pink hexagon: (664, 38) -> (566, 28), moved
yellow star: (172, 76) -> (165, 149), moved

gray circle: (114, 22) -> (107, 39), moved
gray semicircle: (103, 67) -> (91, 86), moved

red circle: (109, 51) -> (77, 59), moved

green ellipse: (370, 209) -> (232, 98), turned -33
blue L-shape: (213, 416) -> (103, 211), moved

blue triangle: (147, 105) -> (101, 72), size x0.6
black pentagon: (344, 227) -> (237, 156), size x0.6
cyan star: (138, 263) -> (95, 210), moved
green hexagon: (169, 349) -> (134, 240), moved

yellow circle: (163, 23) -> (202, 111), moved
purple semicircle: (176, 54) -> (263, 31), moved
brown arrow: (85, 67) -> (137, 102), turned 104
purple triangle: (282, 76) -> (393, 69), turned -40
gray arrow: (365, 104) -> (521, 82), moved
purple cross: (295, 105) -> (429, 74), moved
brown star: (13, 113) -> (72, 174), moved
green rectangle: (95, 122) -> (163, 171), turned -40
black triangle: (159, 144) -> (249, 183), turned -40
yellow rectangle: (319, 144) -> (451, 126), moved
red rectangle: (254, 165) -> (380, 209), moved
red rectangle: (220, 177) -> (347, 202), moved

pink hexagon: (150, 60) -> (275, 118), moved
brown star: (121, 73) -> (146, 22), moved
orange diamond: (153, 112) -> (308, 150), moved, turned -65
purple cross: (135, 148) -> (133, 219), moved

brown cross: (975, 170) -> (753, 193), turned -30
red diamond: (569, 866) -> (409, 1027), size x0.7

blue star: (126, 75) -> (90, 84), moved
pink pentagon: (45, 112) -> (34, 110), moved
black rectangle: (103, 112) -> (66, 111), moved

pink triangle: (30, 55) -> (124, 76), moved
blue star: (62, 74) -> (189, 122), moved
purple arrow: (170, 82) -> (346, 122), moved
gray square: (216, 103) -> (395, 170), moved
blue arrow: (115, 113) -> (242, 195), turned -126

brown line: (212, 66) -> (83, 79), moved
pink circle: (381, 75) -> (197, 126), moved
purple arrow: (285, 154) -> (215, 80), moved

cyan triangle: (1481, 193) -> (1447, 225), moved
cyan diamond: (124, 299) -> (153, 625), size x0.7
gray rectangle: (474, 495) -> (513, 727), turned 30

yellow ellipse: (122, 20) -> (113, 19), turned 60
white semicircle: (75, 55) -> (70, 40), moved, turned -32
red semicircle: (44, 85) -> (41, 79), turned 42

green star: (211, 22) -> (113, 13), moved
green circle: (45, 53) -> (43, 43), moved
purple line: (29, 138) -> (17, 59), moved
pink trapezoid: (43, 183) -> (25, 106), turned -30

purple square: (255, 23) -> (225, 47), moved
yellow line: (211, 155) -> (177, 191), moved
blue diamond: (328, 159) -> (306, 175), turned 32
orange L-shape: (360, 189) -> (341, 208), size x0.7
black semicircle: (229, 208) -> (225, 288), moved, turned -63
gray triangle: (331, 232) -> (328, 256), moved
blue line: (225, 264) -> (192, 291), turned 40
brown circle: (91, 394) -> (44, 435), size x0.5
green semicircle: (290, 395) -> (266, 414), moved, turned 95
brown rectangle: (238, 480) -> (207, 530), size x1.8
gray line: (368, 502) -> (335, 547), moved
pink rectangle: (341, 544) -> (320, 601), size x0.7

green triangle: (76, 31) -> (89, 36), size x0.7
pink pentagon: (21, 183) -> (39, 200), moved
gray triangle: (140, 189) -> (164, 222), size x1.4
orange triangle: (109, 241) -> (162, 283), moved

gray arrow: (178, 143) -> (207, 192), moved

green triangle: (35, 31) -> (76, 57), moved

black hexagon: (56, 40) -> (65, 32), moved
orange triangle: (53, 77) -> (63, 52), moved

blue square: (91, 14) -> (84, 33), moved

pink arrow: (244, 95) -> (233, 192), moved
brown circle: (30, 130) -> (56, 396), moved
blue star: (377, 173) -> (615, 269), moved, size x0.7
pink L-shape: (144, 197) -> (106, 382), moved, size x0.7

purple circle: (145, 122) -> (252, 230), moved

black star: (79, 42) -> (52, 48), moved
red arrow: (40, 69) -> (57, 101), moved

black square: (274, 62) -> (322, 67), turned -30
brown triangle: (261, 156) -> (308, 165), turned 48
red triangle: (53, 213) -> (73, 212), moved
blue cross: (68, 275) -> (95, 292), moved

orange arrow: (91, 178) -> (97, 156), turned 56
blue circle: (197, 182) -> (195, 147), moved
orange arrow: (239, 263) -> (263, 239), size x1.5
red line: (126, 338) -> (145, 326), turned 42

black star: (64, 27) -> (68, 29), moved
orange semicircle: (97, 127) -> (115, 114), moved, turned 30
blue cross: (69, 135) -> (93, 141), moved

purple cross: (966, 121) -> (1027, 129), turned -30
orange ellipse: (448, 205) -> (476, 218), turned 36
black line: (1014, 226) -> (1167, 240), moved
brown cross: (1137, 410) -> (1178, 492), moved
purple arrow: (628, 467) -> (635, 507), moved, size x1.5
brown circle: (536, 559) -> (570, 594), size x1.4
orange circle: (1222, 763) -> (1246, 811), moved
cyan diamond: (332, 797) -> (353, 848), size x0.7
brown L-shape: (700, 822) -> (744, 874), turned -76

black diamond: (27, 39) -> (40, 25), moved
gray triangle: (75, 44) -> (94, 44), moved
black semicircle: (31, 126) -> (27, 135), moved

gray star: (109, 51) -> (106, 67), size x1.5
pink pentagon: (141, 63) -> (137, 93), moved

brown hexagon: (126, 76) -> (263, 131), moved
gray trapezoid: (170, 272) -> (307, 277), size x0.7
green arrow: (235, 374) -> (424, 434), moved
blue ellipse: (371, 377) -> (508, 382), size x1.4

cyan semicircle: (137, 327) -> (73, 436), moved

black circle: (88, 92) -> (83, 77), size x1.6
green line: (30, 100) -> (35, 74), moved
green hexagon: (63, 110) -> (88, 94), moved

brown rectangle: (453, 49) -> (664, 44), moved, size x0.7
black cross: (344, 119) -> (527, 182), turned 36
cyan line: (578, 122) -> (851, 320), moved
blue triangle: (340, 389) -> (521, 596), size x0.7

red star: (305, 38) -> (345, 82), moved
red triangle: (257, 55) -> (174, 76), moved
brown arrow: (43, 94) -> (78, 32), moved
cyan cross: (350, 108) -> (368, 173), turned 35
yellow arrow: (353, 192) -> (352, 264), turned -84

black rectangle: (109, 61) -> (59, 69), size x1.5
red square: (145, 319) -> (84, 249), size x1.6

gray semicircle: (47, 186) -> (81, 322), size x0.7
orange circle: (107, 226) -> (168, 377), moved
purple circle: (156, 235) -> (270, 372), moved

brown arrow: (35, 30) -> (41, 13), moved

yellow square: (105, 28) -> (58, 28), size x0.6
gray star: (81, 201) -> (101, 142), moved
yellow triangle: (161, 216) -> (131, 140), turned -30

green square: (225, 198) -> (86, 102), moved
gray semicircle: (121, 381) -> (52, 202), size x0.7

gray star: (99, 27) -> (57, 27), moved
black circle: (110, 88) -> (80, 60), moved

+---+

● Problem details
Set down the whole listing exactly.

● Output of the exercise
pink hexagon: (664, 38) -> (566, 28), moved
yellow star: (172, 76) -> (165, 149), moved

gray circle: (114, 22) -> (107, 39), moved
gray semicircle: (103, 67) -> (91, 86), moved

red circle: (109, 51) -> (77, 59), moved

green ellipse: (370, 209) -> (232, 98), turned -33
blue L-shape: (213, 416) -> (103, 211), moved

blue triangle: (147, 105) -> (101, 72), size x0.6
black pentagon: (344, 227) -> (237, 156), size x0.6
cyan star: (138, 263) -> (95, 210), moved
green hexagon: (169, 349) -> (134, 240), moved

yellow circle: (163, 23) -> (202, 111), moved
purple semicircle: (176, 54) -> (263, 31), moved
brown arrow: (85, 67) -> (137, 102), turned 104
purple triangle: (282, 76) -> (393, 69), turned -40
gray arrow: (365, 104) -> (521, 82), moved
purple cross: (295, 105) -> (429, 74), moved
brown star: (13, 113) -> (72, 174), moved
green rectangle: (95, 122) -> (163, 171), turned -40
black triangle: (159, 144) -> (249, 183), turned -40
yellow rectangle: (319, 144) -> (451, 126), moved
red rectangle: (254, 165) -> (380, 209), moved
red rectangle: (220, 177) -> (347, 202), moved

pink hexagon: (150, 60) -> (275, 118), moved
brown star: (121, 73) -> (146, 22), moved
orange diamond: (153, 112) -> (308, 150), moved, turned -65
purple cross: (135, 148) -> (133, 219), moved

brown cross: (975, 170) -> (753, 193), turned -30
red diamond: (569, 866) -> (409, 1027), size x0.7

blue star: (126, 75) -> (90, 84), moved
pink pentagon: (45, 112) -> (34, 110), moved
black rectangle: (103, 112) -> (66, 111), moved

pink triangle: (30, 55) -> (124, 76), moved
blue star: (62, 74) -> (189, 122), moved
purple arrow: (170, 82) -> (346, 122), moved
gray square: (216, 103) -> (395, 170), moved
blue arrow: (115, 113) -> (242, 195), turned -126

brown line: (212, 66) -> (83, 79), moved
pink circle: (381, 75) -> (197, 126), moved
purple arrow: (285, 154) -> (215, 80), moved

cyan triangle: (1481, 193) -> (1447, 225), moved
cyan diamond: (124, 299) -> (153, 625), size x0.7
gray rectangle: (474, 495) -> (513, 727), turned 30

yellow ellipse: (122, 20) -> (113, 19), turned 60
white semicircle: (75, 55) -> (70, 40), moved, turned -32
red semicircle: (44, 85) -> (41, 79), turned 42

green star: (211, 22) -> (113, 13), moved
green circle: (45, 53) -> (43, 43), moved
purple line: (29, 138) -> (17, 59), moved
pink trapezoid: (43, 183) -> (25, 106), turned -30

purple square: (255, 23) -> (225, 47), moved
yellow line: (211, 155) -> (177, 191), moved
blue diamond: (328, 159) -> (306, 175), turned 32
orange L-shape: (360, 189) -> (341, 208), size x0.7
black semicircle: (229, 208) -> (225, 288), moved, turned -63
gray triangle: (331, 232) -> (328, 256), moved
blue line: (225, 264) -> (192, 291), turned 40
brown circle: (91, 394) -> (44, 435), size x0.5
green semicircle: (290, 395) -> (266, 414), moved, turned 95
brown rectangle: (238, 480) -> (207, 530), size x1.8
gray line: (368, 502) -> (335, 547), moved
pink rectangle: (341, 544) -> (320, 601), size x0.7

green triangle: (76, 31) -> (89, 36), size x0.7
pink pentagon: (21, 183) -> (39, 200), moved
gray triangle: (140, 189) -> (164, 222), size x1.4
orange triangle: (109, 241) -> (162, 283), moved

gray arrow: (178, 143) -> (207, 192), moved

green triangle: (35, 31) -> (76, 57), moved

black hexagon: (56, 40) -> (65, 32), moved
orange triangle: (53, 77) -> (63, 52), moved

blue square: (91, 14) -> (84, 33), moved

pink arrow: (244, 95) -> (233, 192), moved
brown circle: (30, 130) -> (56, 396), moved
blue star: (377, 173) -> (615, 269), moved, size x0.7
pink L-shape: (144, 197) -> (106, 382), moved, size x0.7

purple circle: (145, 122) -> (252, 230), moved

black star: (79, 42) -> (52, 48), moved
red arrow: (40, 69) -> (57, 101), moved

black square: (274, 62) -> (322, 67), turned -30
brown triangle: (261, 156) -> (308, 165), turned 48
red triangle: (53, 213) -> (73, 212), moved
blue cross: (68, 275) -> (95, 292), moved

orange arrow: (91, 178) -> (97, 156), turned 56
blue circle: (197, 182) -> (195, 147), moved
orange arrow: (239, 263) -> (263, 239), size x1.5
red line: (126, 338) -> (145, 326), turned 42

black star: (64, 27) -> (68, 29), moved
orange semicircle: (97, 127) -> (115, 114), moved, turned 30
blue cross: (69, 135) -> (93, 141), moved

purple cross: (966, 121) -> (1027, 129), turned -30
orange ellipse: (448, 205) -> (476, 218), turned 36
black line: (1014, 226) -> (1167, 240), moved
brown cross: (1137, 410) -> (1178, 492), moved
purple arrow: (628, 467) -> (635, 507), moved, size x1.5
brown circle: (536, 559) -> (570, 594), size x1.4
orange circle: (1222, 763) -> (1246, 811), moved
cyan diamond: (332, 797) -> (353, 848), size x0.7
brown L-shape: (700, 822) -> (744, 874), turned -76

black diamond: (27, 39) -> (40, 25), moved
gray triangle: (75, 44) -> (94, 44), moved
black semicircle: (31, 126) -> (27, 135), moved

gray star: (109, 51) -> (106, 67), size x1.5
pink pentagon: (141, 63) -> (137, 93), moved

brown hexagon: (126, 76) -> (263, 131), moved
gray trapezoid: (170, 272) -> (307, 277), size x0.7
green arrow: (235, 374) -> (424, 434), moved
blue ellipse: (371, 377) -> (508, 382), size x1.4

cyan semicircle: (137, 327) -> (73, 436), moved

black circle: (88, 92) -> (83, 77), size x1.6
green line: (30, 100) -> (35, 74), moved
green hexagon: (63, 110) -> (88, 94), moved

brown rectangle: (453, 49) -> (664, 44), moved, size x0.7
black cross: (344, 119) -> (527, 182), turned 36
cyan line: (578, 122) -> (851, 320), moved
blue triangle: (340, 389) -> (521, 596), size x0.7

red star: (305, 38) -> (345, 82), moved
red triangle: (257, 55) -> (174, 76), moved
brown arrow: (43, 94) -> (78, 32), moved
cyan cross: (350, 108) -> (368, 173), turned 35
yellow arrow: (353, 192) -> (352, 264), turned -84

black rectangle: (109, 61) -> (59, 69), size x1.5
red square: (145, 319) -> (84, 249), size x1.6

gray semicircle: (47, 186) -> (81, 322), size x0.7
orange circle: (107, 226) -> (168, 377), moved
purple circle: (156, 235) -> (270, 372), moved

brown arrow: (35, 30) -> (41, 13), moved

yellow square: (105, 28) -> (58, 28), size x0.6
gray star: (81, 201) -> (101, 142), moved
yellow triangle: (161, 216) -> (131, 140), turned -30

green square: (225, 198) -> (86, 102), moved
gray semicircle: (121, 381) -> (52, 202), size x0.7

gray star: (99, 27) -> (57, 27), moved
black circle: (110, 88) -> (80, 60), moved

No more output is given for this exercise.